§ **STORED DATA**:
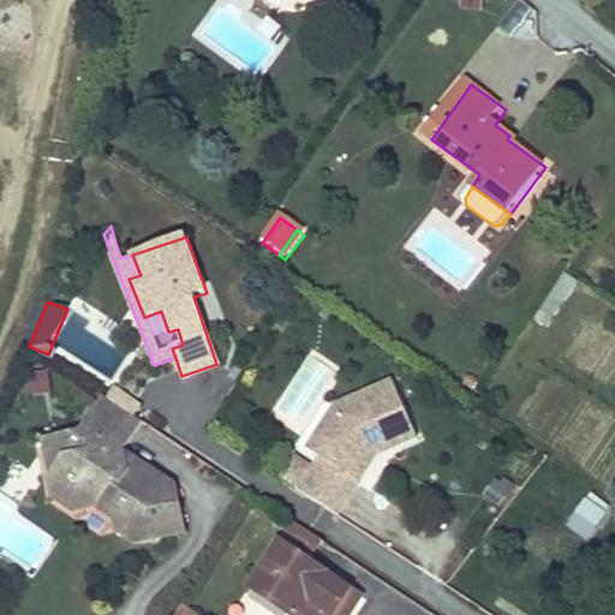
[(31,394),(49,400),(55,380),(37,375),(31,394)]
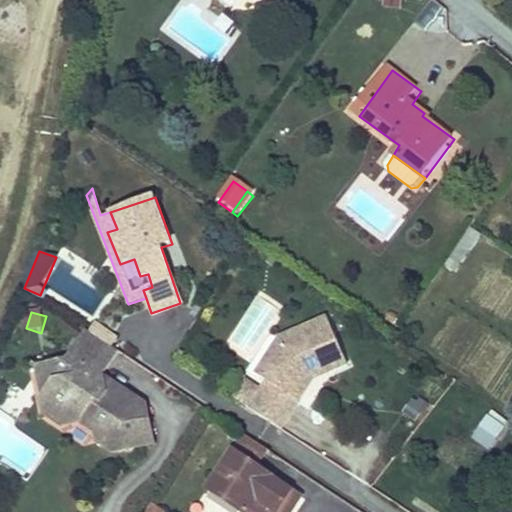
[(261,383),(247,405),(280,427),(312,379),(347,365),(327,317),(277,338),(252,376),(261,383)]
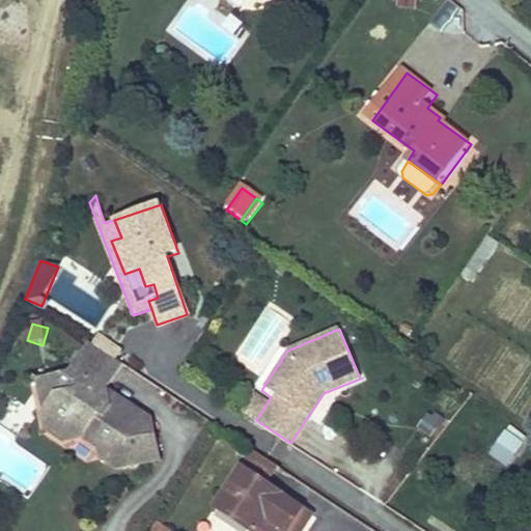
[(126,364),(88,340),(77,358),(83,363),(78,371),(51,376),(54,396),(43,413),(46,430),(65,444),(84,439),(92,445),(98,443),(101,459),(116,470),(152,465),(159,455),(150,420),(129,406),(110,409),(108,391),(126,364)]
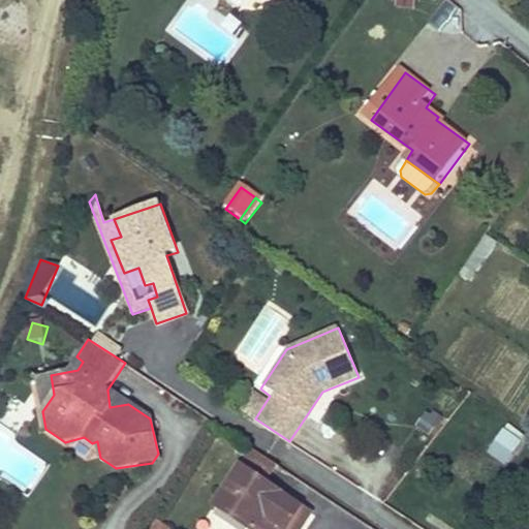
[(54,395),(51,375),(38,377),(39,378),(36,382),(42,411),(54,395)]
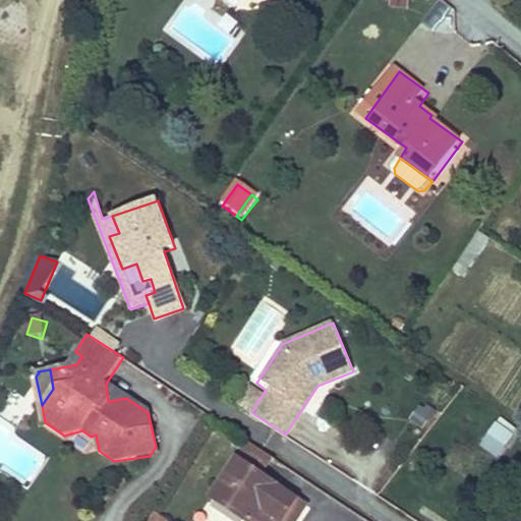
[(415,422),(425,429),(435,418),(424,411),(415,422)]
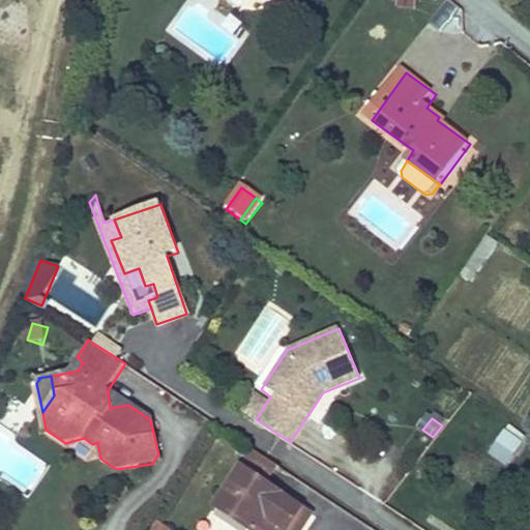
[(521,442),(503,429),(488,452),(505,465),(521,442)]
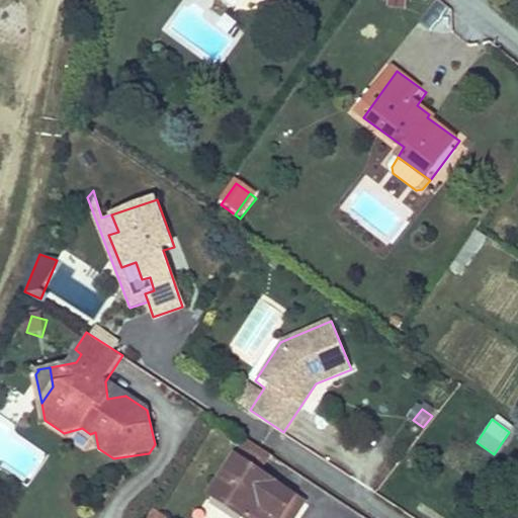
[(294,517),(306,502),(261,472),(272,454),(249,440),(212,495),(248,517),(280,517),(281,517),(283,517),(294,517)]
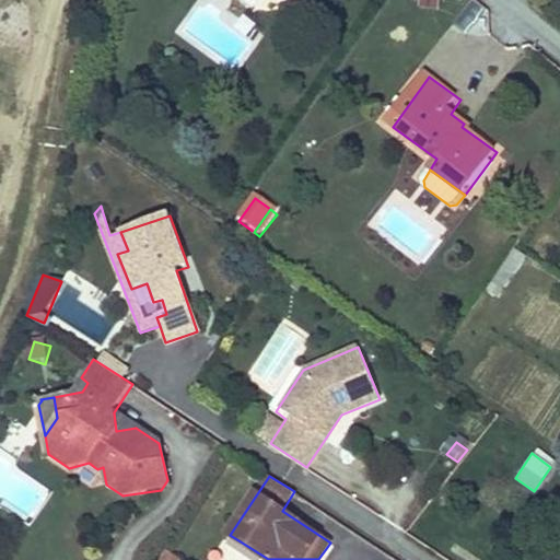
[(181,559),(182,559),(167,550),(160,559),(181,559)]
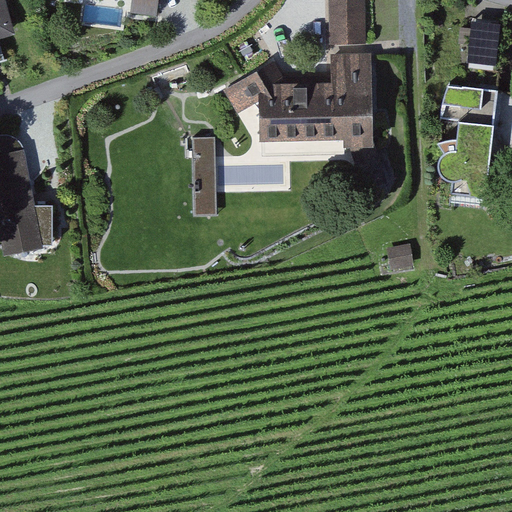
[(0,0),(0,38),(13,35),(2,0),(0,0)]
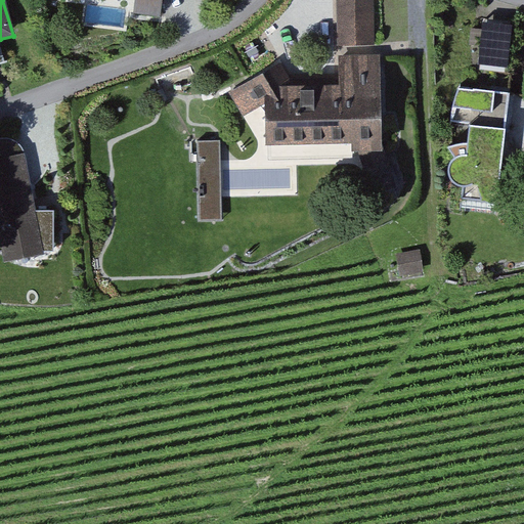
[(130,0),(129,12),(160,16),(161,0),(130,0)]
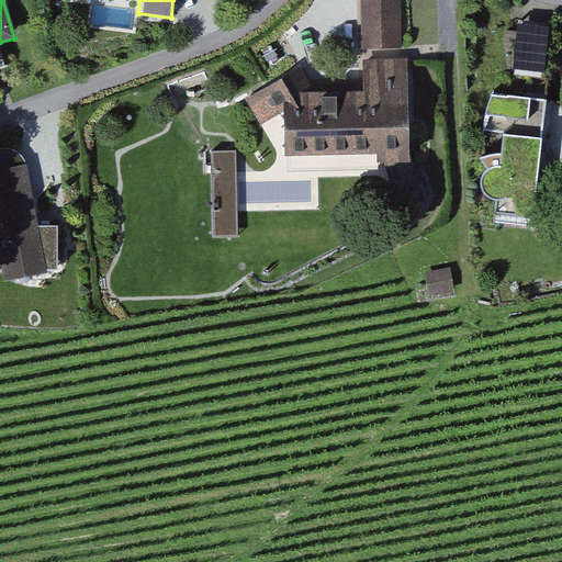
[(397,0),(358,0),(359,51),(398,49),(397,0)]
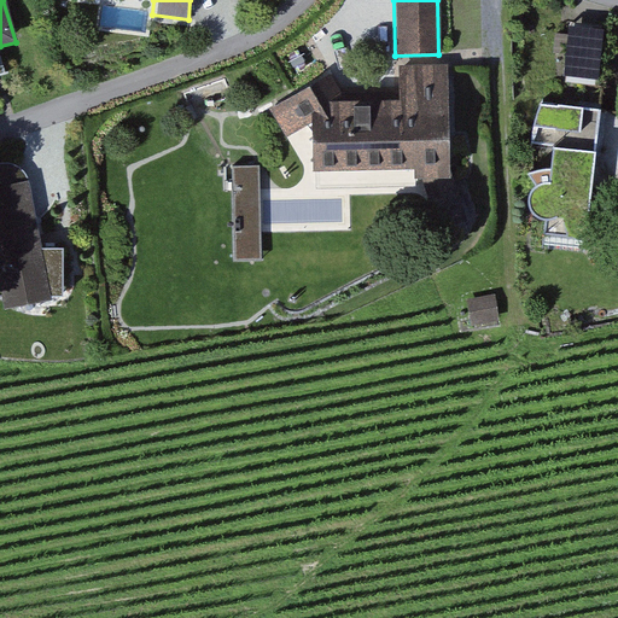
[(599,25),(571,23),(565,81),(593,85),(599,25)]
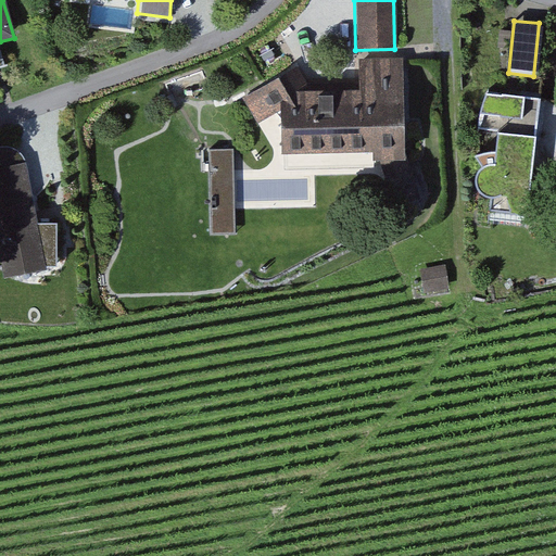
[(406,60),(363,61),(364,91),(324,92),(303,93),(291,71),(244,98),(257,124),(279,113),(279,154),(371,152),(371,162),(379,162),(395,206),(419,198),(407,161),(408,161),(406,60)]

§ **PROBLEM REQUIREMENTS**: Take the entries shown above and quote them verbatim, passing over the pictures.

§ **EXERCISE ANSWER**:
[(31,394),(49,400),(55,380),(37,375),(31,394)]
[(261,383),(247,405),(280,427),(312,379),(347,365),(327,317),(277,338),(252,376),(261,383)]
[(126,364),(88,340),(77,358),(83,363),(78,371),(51,376),(54,396),(43,413),(46,430),(65,444),(84,439),(92,445),(98,443),(101,459),(116,470),(152,465),(159,455),(150,420),(129,406),(110,409),(108,391),(126,364)]
[(54,395),(51,375),(38,377),(39,378),(36,382),(42,411),(54,395)]
[(415,422),(425,429),(435,418),(424,411),(415,422)]
[(521,442),(503,429),(488,452),(505,465),(521,442)]
[(294,517),(306,502),(261,472),(272,454),(249,440),(212,495),(248,517),(280,517),(281,517),(283,517),(294,517)]
[(181,559),(182,559),(167,550),(160,559),(181,559)]
[(0,0),(0,38),(13,35),(2,0),(0,0)]
[(130,0),(129,12),(160,16),(161,0),(130,0)]
[(397,0),(358,0),(359,51),(398,49),(397,0)]
[(599,25),(571,23),(565,81),(593,85),(599,25)]
[(406,60),(363,61),(364,91),(324,92),(303,93),(291,71),(244,98),(257,124),(279,113),(279,154),(371,152),(371,162),(379,162),(395,206),(419,198),(407,161),(408,161),(406,60)]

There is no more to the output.